### Task prompt
What is needed here is an exact repetition of the records below, beginning at the line that has "tan brick A3:B3" and stopping after the line that has "yellow brick F7:F9".

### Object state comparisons
- - - - -
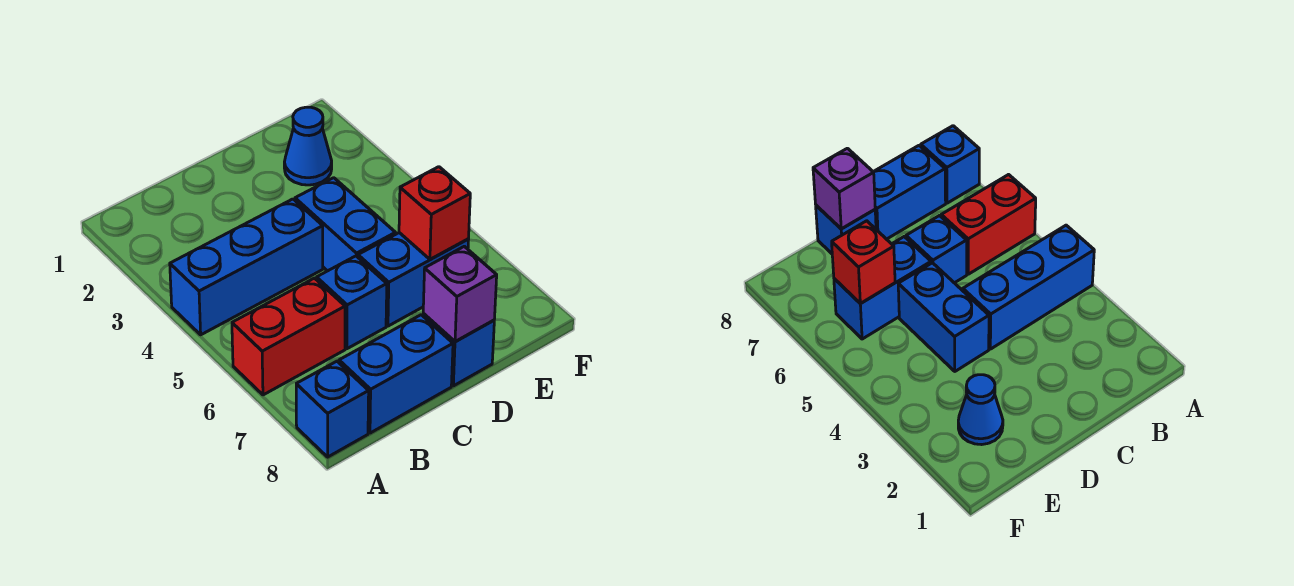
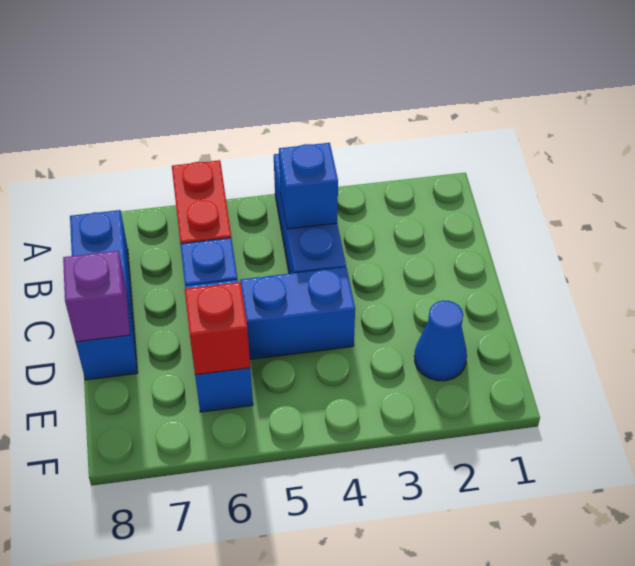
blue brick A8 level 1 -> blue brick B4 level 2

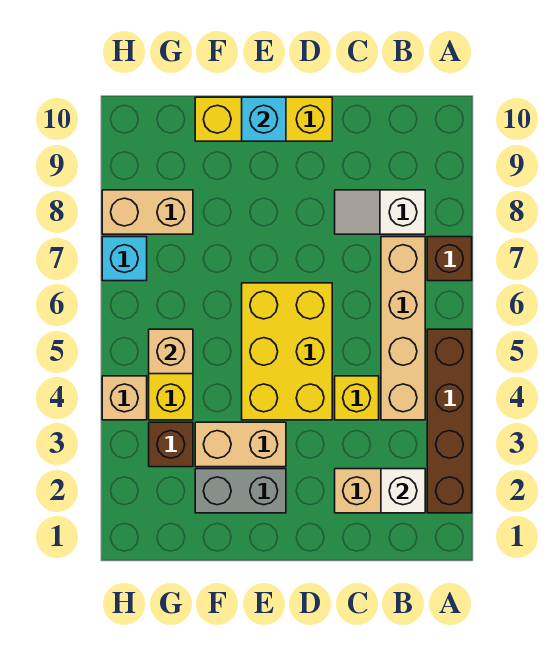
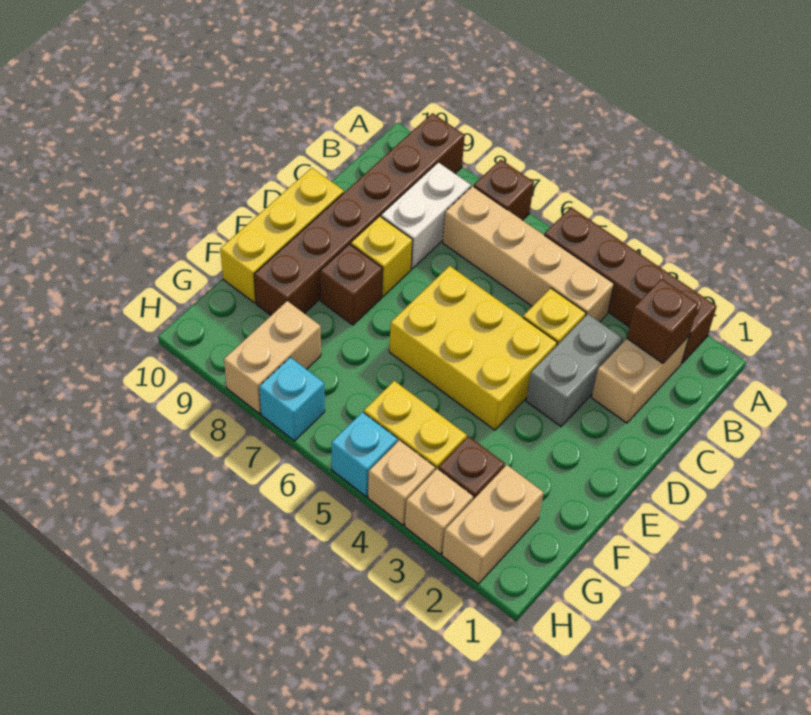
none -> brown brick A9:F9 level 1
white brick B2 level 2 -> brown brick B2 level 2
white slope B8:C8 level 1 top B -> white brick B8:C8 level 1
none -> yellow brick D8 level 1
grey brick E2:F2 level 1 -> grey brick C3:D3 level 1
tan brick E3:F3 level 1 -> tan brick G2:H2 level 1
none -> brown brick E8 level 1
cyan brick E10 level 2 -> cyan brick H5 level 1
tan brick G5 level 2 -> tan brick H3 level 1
- - - - -
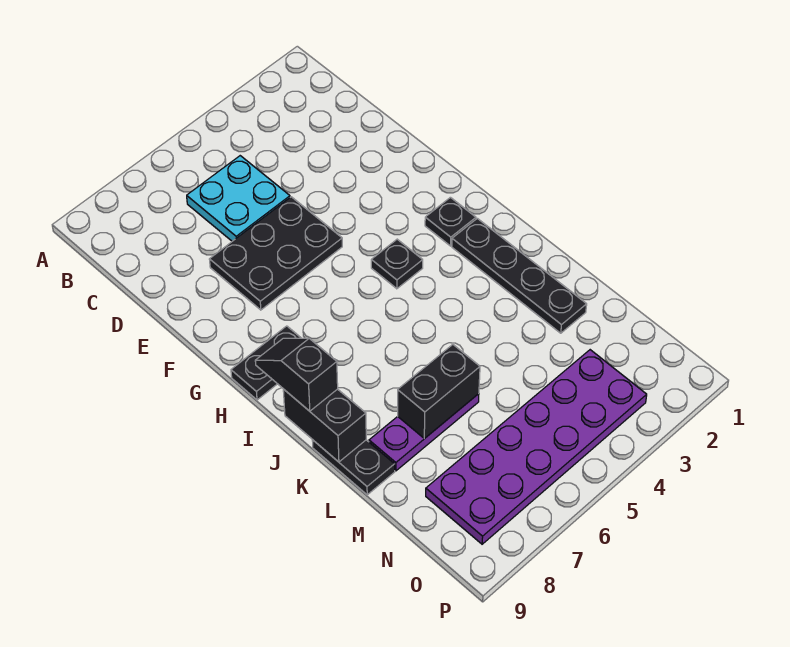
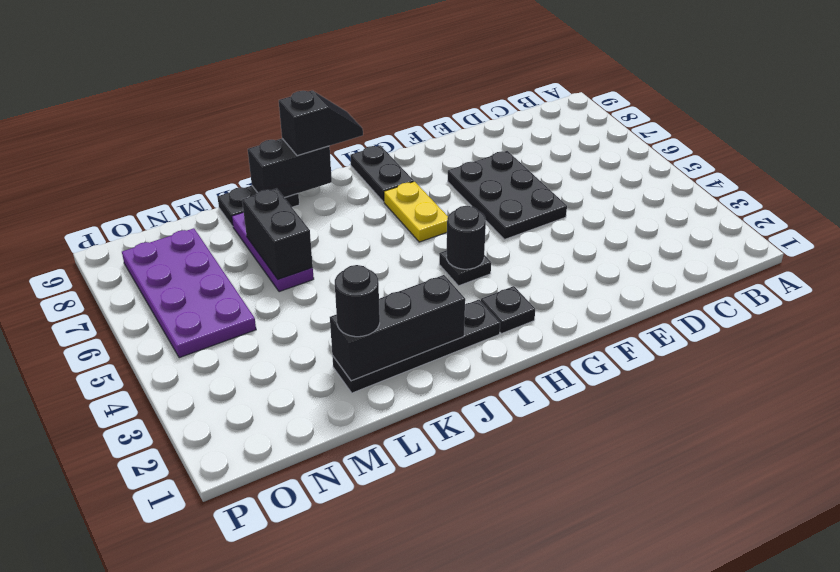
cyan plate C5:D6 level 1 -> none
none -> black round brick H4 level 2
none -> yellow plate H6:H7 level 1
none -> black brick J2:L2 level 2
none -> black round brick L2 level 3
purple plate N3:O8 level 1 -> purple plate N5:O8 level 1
- - - - -
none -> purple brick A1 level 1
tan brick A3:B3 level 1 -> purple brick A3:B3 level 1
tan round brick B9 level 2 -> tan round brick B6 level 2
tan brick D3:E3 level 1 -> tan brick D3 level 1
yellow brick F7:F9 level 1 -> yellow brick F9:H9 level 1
- - - - -
### Response to the exercise
tan brick A3:B3 level 1 -> purple brick A3:B3 level 1
tan round brick B9 level 2 -> tan round brick B6 level 2
tan brick D3:E3 level 1 -> tan brick D3 level 1
yellow brick F7:F9 level 1 -> yellow brick F9:H9 level 1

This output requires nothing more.